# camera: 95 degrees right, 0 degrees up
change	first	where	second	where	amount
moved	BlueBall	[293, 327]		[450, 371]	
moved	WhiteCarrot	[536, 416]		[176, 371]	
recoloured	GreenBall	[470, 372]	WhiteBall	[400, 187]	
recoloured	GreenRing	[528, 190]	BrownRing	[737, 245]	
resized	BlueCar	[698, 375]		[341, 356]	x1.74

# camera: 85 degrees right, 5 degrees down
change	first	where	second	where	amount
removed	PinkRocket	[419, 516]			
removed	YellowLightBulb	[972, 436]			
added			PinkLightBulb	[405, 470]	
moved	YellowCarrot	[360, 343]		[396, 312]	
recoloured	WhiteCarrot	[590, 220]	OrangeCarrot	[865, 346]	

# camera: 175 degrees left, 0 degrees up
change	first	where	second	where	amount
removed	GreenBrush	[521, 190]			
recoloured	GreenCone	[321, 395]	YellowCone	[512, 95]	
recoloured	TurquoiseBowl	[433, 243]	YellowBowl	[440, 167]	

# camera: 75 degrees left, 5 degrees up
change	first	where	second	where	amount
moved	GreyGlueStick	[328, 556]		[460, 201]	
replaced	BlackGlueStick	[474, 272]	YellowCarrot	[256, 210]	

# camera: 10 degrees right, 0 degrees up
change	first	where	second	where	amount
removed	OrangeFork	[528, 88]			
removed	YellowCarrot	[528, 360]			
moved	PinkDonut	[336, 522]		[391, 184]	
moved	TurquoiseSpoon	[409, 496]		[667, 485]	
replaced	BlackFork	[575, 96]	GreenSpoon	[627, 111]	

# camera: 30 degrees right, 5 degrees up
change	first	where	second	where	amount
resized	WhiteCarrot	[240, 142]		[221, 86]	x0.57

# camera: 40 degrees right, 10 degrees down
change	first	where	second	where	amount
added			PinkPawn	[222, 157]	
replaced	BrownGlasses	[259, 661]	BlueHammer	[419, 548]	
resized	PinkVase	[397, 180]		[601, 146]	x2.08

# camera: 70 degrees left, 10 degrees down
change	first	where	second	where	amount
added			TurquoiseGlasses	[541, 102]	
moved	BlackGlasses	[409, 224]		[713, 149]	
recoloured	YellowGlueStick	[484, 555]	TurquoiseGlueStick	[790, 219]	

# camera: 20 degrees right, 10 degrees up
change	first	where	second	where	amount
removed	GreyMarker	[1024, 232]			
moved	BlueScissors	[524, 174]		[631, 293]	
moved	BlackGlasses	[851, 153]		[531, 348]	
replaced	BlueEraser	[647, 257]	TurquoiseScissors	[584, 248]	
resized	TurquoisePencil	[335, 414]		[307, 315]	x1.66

━━━━━━━━━━━━━━━━

▶ **AIM OF THE EXERCISE**
From the records above, extract every entry exactly as given.

▶ **SOLUTION FOR THIS EXERCISE**
# camera: 95 degrees right, 0 degrees up
change	first	where	second	where	amount
moved	BlueBall	[293, 327]		[450, 371]	
moved	WhiteCarrot	[536, 416]		[176, 371]	
recoloured	GreenBall	[470, 372]	WhiteBall	[400, 187]	
recoloured	GreenRing	[528, 190]	BrownRing	[737, 245]	
resized	BlueCar	[698, 375]		[341, 356]	x1.74

# camera: 85 degrees right, 5 degrees down
change	first	where	second	where	amount
removed	PinkRocket	[419, 516]			
removed	YellowLightBulb	[972, 436]			
added			PinkLightBulb	[405, 470]	
moved	YellowCarrot	[360, 343]		[396, 312]	
recoloured	WhiteCarrot	[590, 220]	OrangeCarrot	[865, 346]	

# camera: 175 degrees left, 0 degrees up
change	first	where	second	where	amount
removed	GreenBrush	[521, 190]			
recoloured	GreenCone	[321, 395]	YellowCone	[512, 95]	
recoloured	TurquoiseBowl	[433, 243]	YellowBowl	[440, 167]	

# camera: 75 degrees left, 5 degrees up
change	first	where	second	where	amount
moved	GreyGlueStick	[328, 556]		[460, 201]	
replaced	BlackGlueStick	[474, 272]	YellowCarrot	[256, 210]	

# camera: 10 degrees right, 0 degrees up
change	first	where	second	where	amount
removed	OrangeFork	[528, 88]			
removed	YellowCarrot	[528, 360]			
moved	PinkDonut	[336, 522]		[391, 184]	
moved	TurquoiseSpoon	[409, 496]		[667, 485]	
replaced	BlackFork	[575, 96]	GreenSpoon	[627, 111]	

# camera: 30 degrees right, 5 degrees up
change	first	where	second	where	amount
resized	WhiteCarrot	[240, 142]		[221, 86]	x0.57

# camera: 40 degrees right, 10 degrees down
change	first	where	second	where	amount
added			PinkPawn	[222, 157]	
replaced	BrownGlasses	[259, 661]	BlueHammer	[419, 548]	
resized	PinkVase	[397, 180]		[601, 146]	x2.08

# camera: 70 degrees left, 10 degrees down
change	first	where	second	where	amount
added			TurquoiseGlasses	[541, 102]	
moved	BlackGlasses	[409, 224]		[713, 149]	
recoloured	YellowGlueStick	[484, 555]	TurquoiseGlueStick	[790, 219]	

# camera: 20 degrees right, 10 degrees up
change	first	where	second	where	amount
removed	GreyMarker	[1024, 232]			
moved	BlueScissors	[524, 174]		[631, 293]	
moved	BlackGlasses	[851, 153]		[531, 348]	
replaced	BlueEraser	[647, 257]	TurquoiseScissors	[584, 248]	
resized	TurquoisePencil	[335, 414]		[307, 315]	x1.66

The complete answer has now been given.